Content starts
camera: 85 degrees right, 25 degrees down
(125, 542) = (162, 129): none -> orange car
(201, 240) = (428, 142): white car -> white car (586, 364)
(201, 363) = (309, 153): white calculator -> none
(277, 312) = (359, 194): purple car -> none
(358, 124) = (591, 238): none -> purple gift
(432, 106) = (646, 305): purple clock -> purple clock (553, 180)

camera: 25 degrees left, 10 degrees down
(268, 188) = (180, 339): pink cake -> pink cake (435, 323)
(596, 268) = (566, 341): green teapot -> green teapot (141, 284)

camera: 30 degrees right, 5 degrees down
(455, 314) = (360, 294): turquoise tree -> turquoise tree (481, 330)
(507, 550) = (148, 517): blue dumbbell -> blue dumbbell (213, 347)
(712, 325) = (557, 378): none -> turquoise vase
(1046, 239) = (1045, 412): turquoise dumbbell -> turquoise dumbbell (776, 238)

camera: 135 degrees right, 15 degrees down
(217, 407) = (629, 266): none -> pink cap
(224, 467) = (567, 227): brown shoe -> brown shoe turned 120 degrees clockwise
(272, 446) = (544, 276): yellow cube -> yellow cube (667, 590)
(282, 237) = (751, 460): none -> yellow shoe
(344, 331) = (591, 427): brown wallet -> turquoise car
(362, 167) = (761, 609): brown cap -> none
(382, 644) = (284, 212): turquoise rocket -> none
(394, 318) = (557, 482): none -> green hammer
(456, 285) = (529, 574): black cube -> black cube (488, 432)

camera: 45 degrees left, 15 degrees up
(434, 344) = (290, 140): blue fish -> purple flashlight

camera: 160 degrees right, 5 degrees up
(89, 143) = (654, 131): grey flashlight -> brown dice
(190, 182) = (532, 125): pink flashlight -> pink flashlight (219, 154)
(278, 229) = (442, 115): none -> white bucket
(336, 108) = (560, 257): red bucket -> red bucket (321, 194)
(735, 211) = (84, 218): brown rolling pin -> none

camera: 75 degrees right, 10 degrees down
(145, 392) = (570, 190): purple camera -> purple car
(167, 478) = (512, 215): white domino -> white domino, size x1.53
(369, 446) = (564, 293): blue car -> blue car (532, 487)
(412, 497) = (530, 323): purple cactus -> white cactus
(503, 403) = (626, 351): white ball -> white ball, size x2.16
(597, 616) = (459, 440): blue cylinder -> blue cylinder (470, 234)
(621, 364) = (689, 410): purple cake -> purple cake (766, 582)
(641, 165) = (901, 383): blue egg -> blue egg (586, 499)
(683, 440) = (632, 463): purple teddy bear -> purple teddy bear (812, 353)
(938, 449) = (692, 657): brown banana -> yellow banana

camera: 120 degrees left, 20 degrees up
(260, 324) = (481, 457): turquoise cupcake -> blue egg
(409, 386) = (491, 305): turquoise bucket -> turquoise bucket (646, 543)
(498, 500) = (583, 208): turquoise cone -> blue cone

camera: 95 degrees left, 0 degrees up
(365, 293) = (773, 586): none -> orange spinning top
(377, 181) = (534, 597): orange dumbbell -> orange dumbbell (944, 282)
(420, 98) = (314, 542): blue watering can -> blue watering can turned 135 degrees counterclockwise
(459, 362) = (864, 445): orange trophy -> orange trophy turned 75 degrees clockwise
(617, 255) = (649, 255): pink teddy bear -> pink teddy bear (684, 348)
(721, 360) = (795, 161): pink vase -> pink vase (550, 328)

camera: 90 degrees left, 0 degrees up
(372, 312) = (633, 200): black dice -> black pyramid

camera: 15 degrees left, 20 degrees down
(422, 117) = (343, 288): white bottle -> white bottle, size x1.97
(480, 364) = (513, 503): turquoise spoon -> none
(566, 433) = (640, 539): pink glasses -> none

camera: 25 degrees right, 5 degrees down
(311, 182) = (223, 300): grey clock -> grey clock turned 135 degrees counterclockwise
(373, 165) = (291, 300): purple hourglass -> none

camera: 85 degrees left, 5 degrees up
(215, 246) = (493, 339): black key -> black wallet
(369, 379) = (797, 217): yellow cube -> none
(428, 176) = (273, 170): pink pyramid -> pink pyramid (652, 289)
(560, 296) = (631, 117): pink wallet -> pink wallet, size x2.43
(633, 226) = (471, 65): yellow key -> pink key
Content ends
Goal of the exercise — Exactly as they appear, retype the lines from the start of the records through the line containing "(268, 188) = (180, 339): pink".

Task response —
camera: 85 degrees right, 25 degrees down
(125, 542) = (162, 129): none -> orange car
(201, 240) = (428, 142): white car -> white car (586, 364)
(201, 363) = (309, 153): white calculator -> none
(277, 312) = (359, 194): purple car -> none
(358, 124) = (591, 238): none -> purple gift
(432, 106) = (646, 305): purple clock -> purple clock (553, 180)

camera: 25 degrees left, 10 degrees down
(268, 188) = (180, 339): pink cake -> pink cake (435, 323)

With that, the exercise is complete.